Assignment: Search the records for the string "none". Copy each line where it occurs.

Available data:
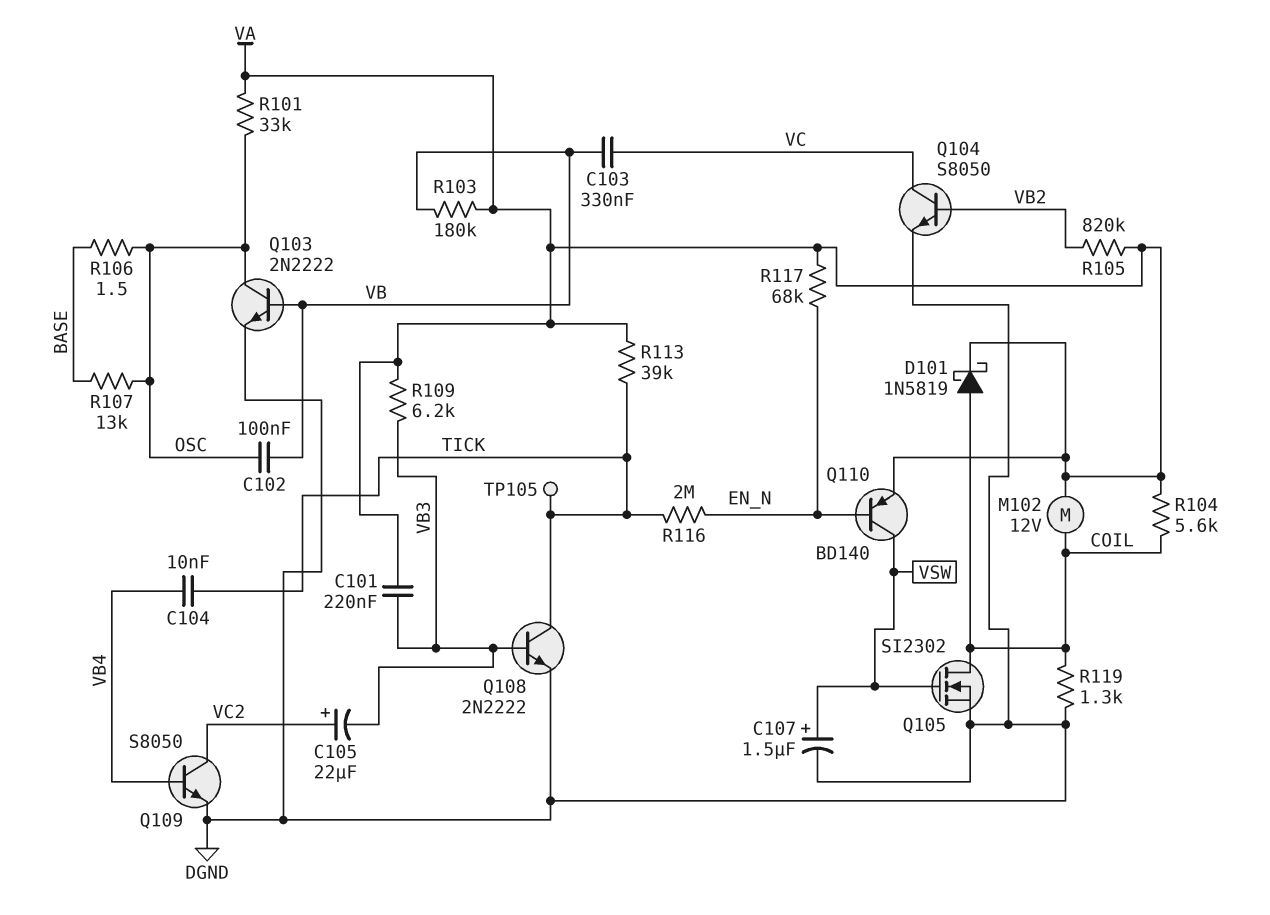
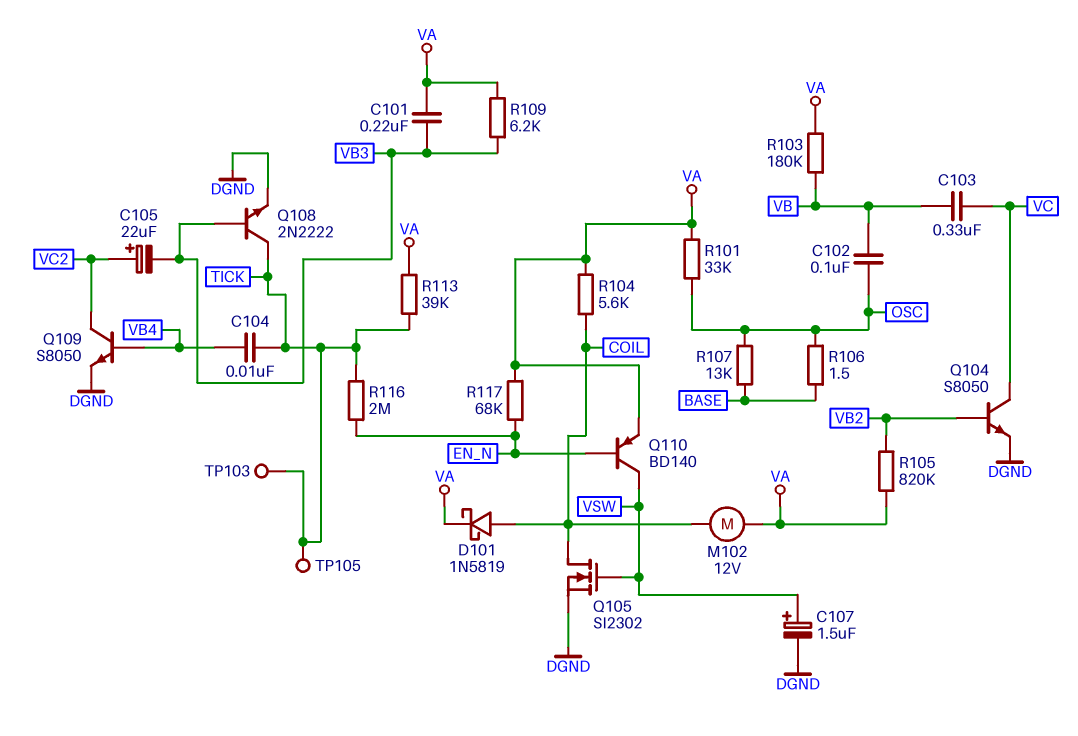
Q103: NPN 2N2222 (B VB, C OSC, E DGND) -> none
R119: 1.3k (COIL, DGND) -> none
TP103: none -> test point (TICK)

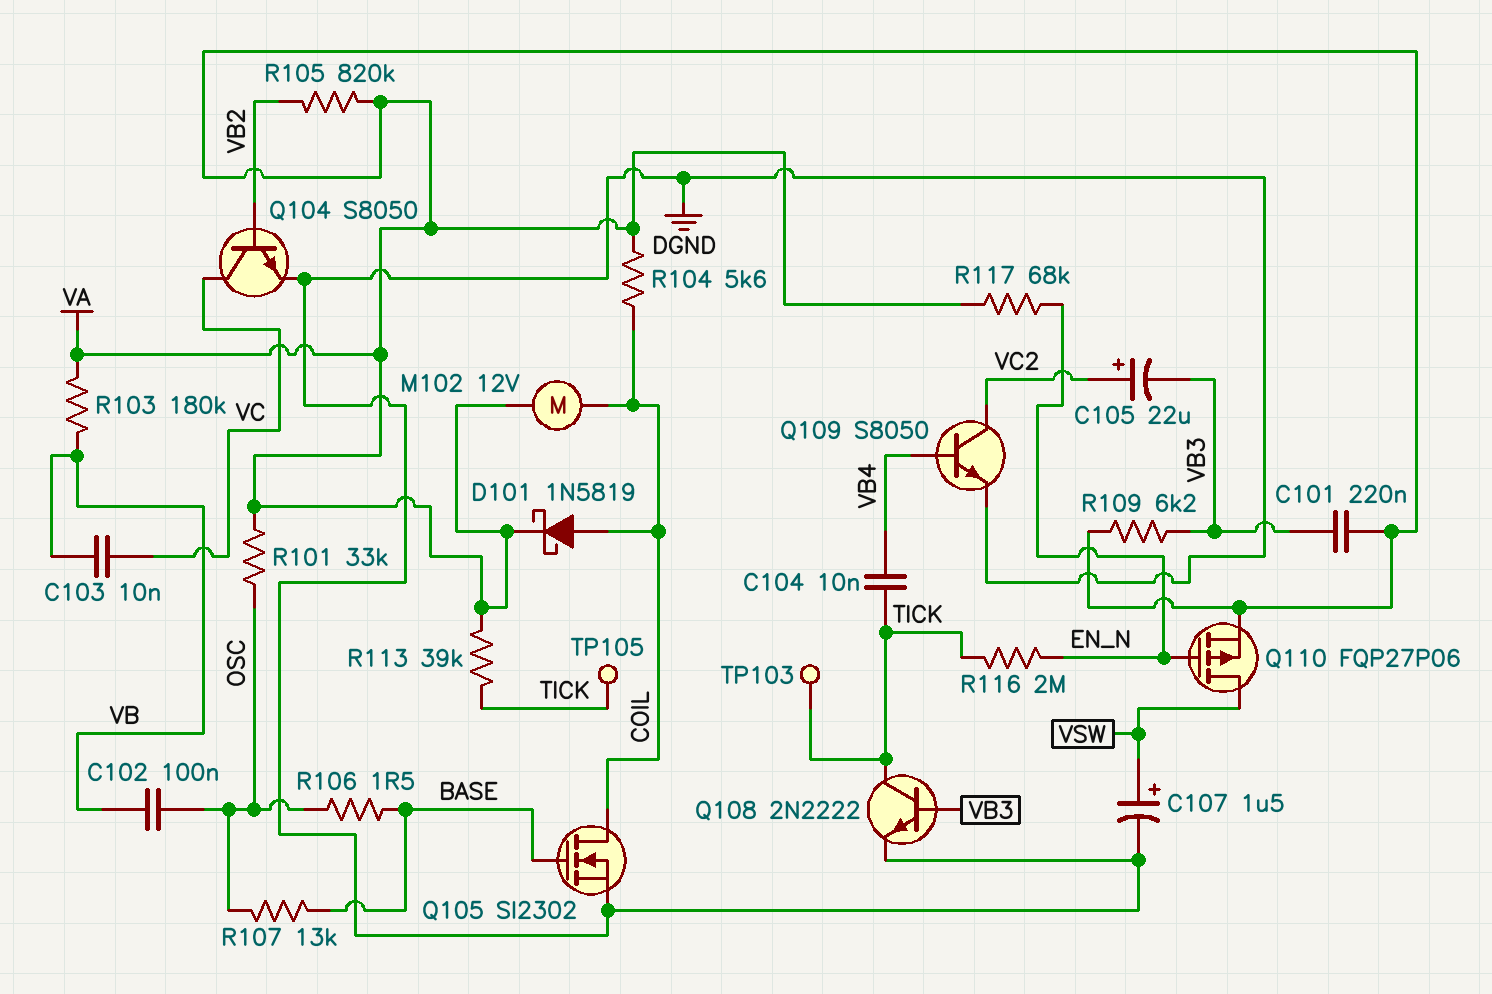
C103: 330nF (VB, VC) -> 10nF (VB, VC)
Q105: NMOS SI2302 (G VSW, D COIL, S DGND) -> NMOS SI2302 (G BASE, D COIL, S DGND)
Q110: PNP BD140 (B EN_N, C VSW, E VA) -> PMOS FQP27P06 (G EN_N, D VSW, S VA)

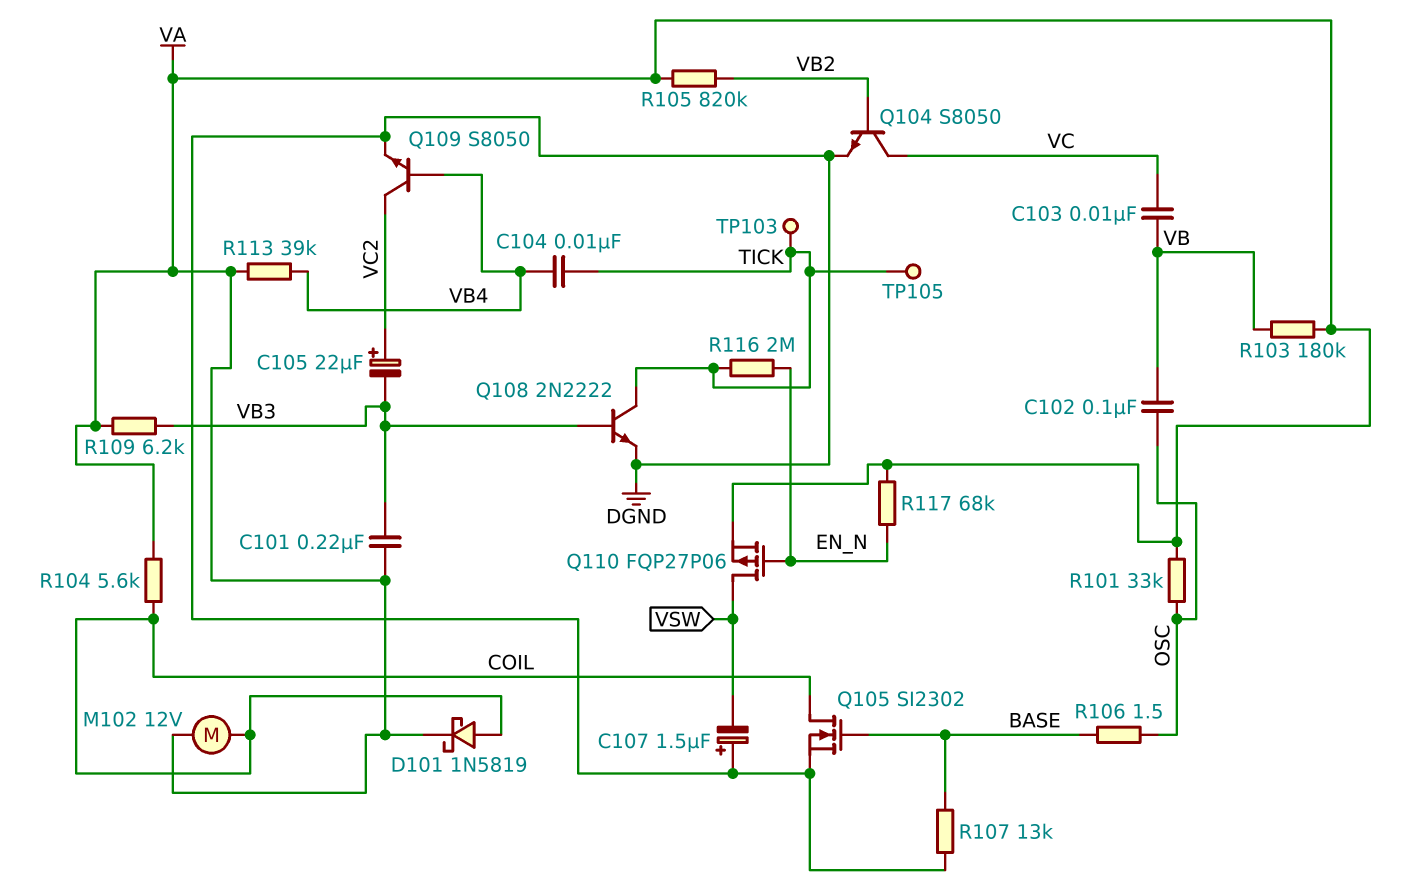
C107: 1.5uF (plus VSW, minus DGND) -> 1.5uF (plus DGND, minus VSW)
R107: 13k (BASE, OSC) -> 13k (BASE, DGND)
R113: 39k (TICK, VA) -> 39k (VA, VB4)

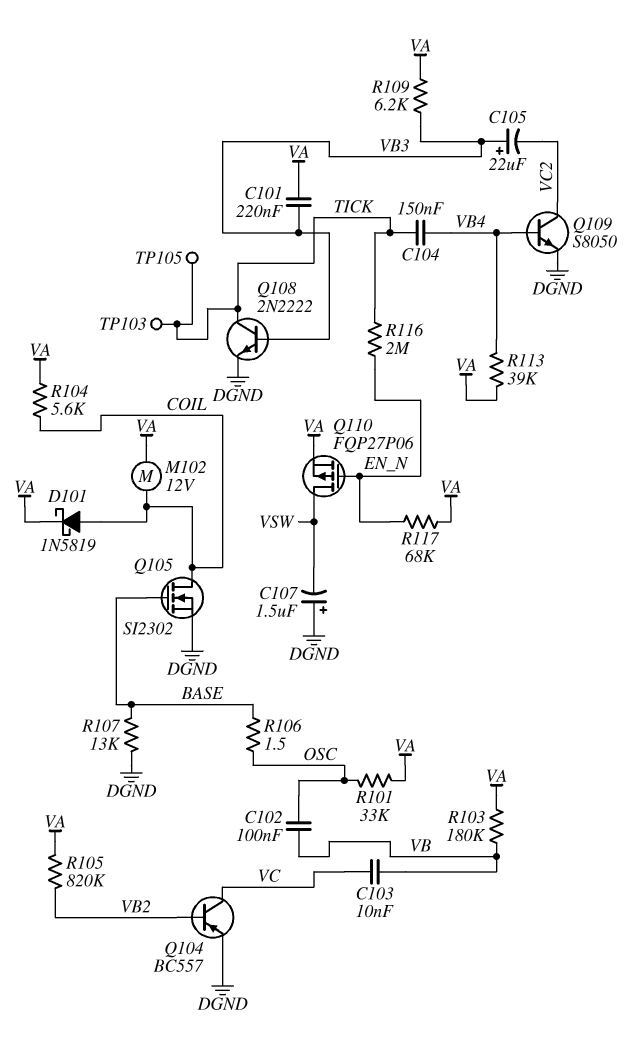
C104: 10nF (TICK, VB4) -> 150nF (TICK, VB4)
C105: 22uF (plus VC2, minus VB3) -> 22uF (plus VB3, minus VC2)
Q104: NPN S8050 (B VB2, C VC, E DGND) -> PNP BC557 (B VB2, C VC, E DGND)

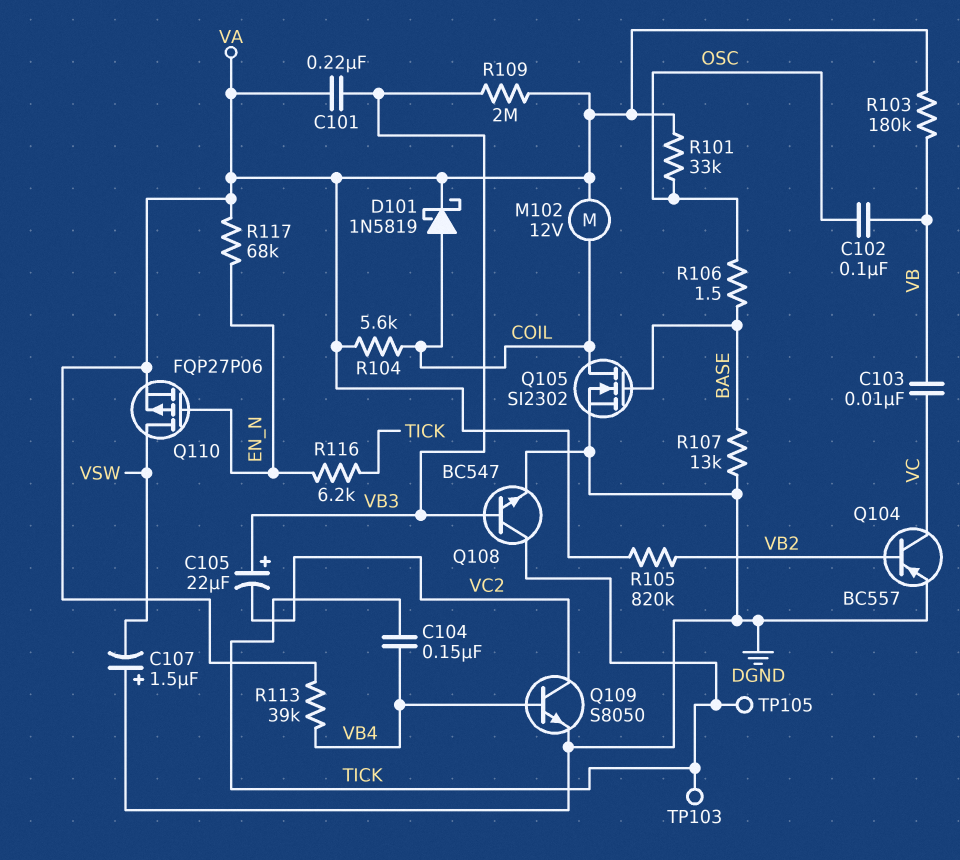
Q108: NPN 2N2222 (B VB3, C TICK, E DGND) -> NPN BC547 (B VB3, C TICK, E DGND)
R109: 6.2k (VA, VB3) -> 2M (VA, VB3)
R116: 2M (EN_N, TICK) -> 6.2k (EN_N, TICK)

Task output:
Q103: NPN 2N2222 (B VB, C OSC, E DGND) -> none
R119: 1.3k (COIL, DGND) -> none
TP103: none -> test point (TICK)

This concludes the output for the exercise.